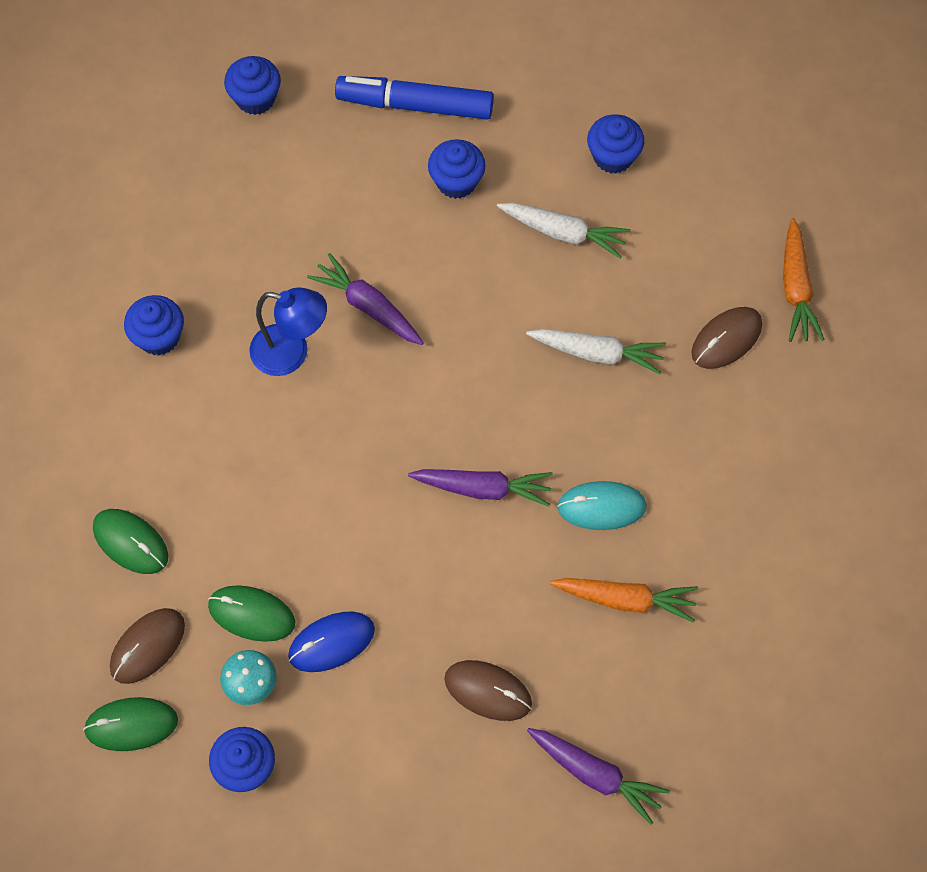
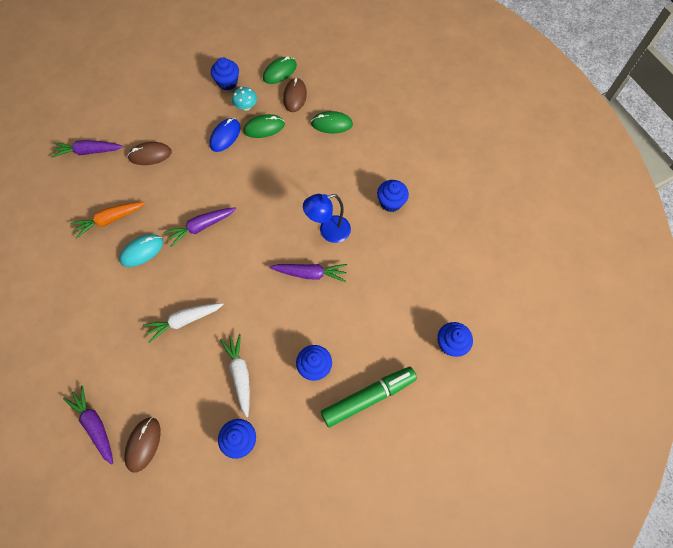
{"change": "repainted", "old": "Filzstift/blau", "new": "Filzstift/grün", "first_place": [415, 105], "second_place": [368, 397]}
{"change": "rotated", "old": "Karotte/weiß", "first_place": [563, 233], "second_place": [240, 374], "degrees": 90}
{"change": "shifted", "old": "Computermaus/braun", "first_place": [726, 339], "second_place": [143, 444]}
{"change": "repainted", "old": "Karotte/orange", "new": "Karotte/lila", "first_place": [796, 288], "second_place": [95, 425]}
---
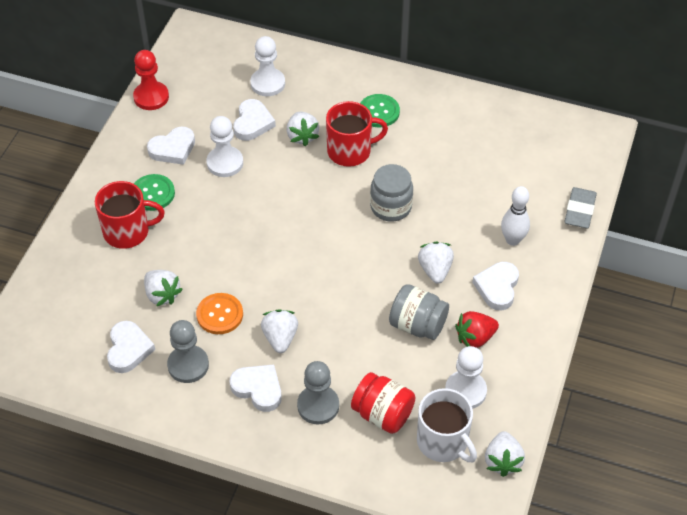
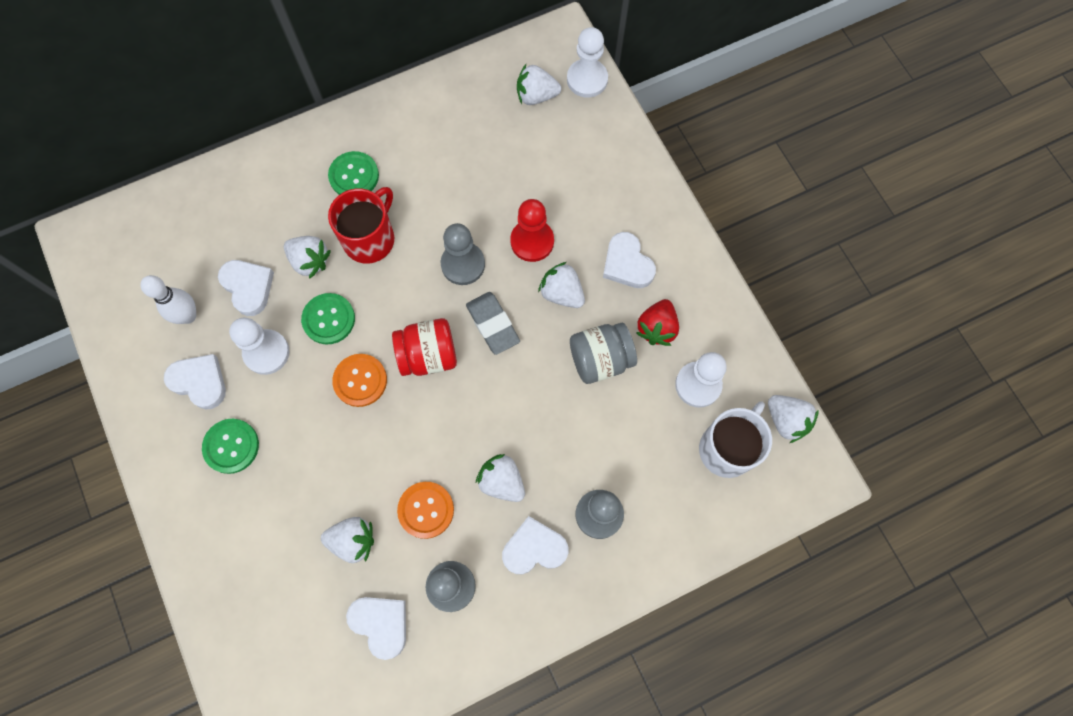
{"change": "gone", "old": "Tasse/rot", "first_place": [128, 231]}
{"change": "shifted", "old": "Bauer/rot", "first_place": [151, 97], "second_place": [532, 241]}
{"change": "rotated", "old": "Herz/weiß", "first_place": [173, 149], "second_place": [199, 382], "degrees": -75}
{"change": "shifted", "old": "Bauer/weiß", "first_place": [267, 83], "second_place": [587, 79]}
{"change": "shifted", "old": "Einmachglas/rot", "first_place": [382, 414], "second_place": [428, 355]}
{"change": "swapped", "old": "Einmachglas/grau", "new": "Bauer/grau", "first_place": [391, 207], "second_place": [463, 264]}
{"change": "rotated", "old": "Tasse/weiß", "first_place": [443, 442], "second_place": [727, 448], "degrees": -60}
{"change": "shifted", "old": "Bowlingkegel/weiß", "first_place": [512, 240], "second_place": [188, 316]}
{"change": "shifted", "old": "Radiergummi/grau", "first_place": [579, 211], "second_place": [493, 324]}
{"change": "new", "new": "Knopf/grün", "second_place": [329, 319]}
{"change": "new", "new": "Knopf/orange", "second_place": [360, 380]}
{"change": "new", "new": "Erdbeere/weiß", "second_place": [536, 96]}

### The task:
Each line above that contains the word "Bauer" should be returned.

### Task solution:
{"change": "shifted", "old": "Bauer/rot", "first_place": [151, 97], "second_place": [532, 241]}
{"change": "shifted", "old": "Bauer/weiß", "first_place": [267, 83], "second_place": [587, 79]}
{"change": "swapped", "old": "Einmachglas/grau", "new": "Bauer/grau", "first_place": [391, 207], "second_place": [463, 264]}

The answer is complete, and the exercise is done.